The problem: Exclude the images and repeat all remaining entries exactly.

Material provided:
|---|

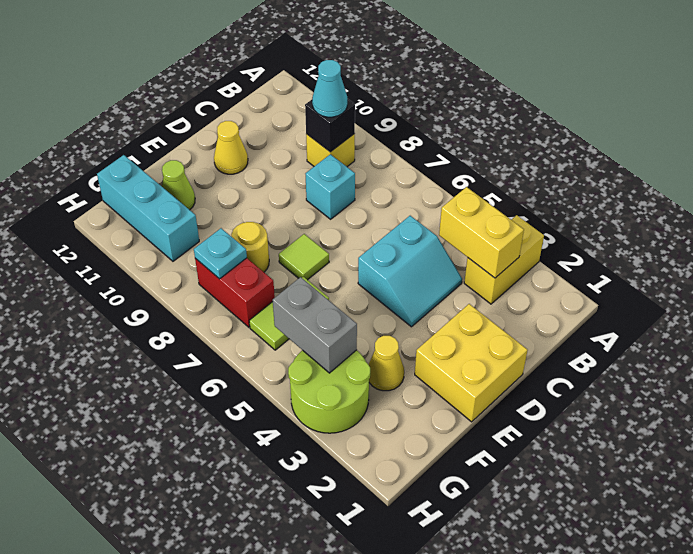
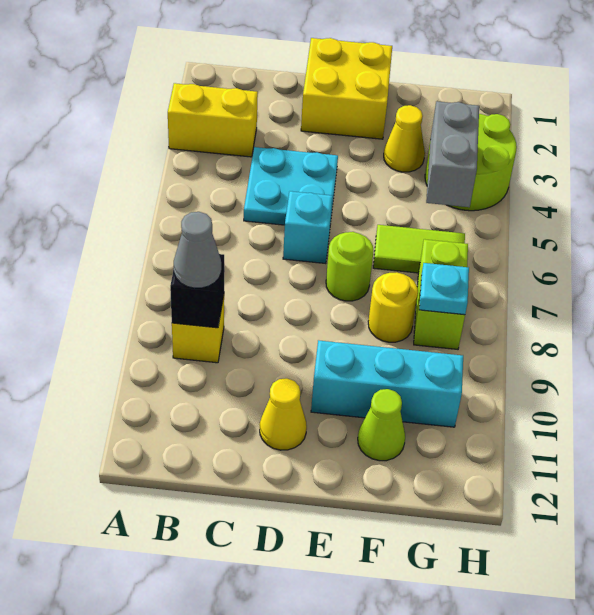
yellow 1x2 brick [439,187,524,278] -> none
cyan 1x1 cone [312,60,347,117] -> grey 1x1 cone [174,212,221,288]
cyan 2x2 slope [358,216,462,327] -> cyan 2x2 plate [244,147,338,225]
cyan 1x1 brick [306,154,355,219] -> cyan 1x1 brick moved to [283,191,333,264]
lime 1x1 tile [279,234,329,280] -> lime 1x1 round brick [326,232,373,301]
red 1x2 brick [195,258,275,327] -> lime 1x2 brick [414,239,468,349]
cyan 1x3 brick [97,155,199,261] -> cyan 1x3 brick turned to [311,340,463,427]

|---|

Final answer:
yellow 1x2 brick [439,187,524,278] -> none
cyan 1x1 cone [312,60,347,117] -> grey 1x1 cone [174,212,221,288]
cyan 2x2 slope [358,216,462,327] -> cyan 2x2 plate [244,147,338,225]
cyan 1x1 brick [306,154,355,219] -> cyan 1x1 brick moved to [283,191,333,264]
lime 1x1 tile [279,234,329,280] -> lime 1x1 round brick [326,232,373,301]
red 1x2 brick [195,258,275,327] -> lime 1x2 brick [414,239,468,349]
cyan 1x3 brick [97,155,199,261] -> cyan 1x3 brick turned to [311,340,463,427]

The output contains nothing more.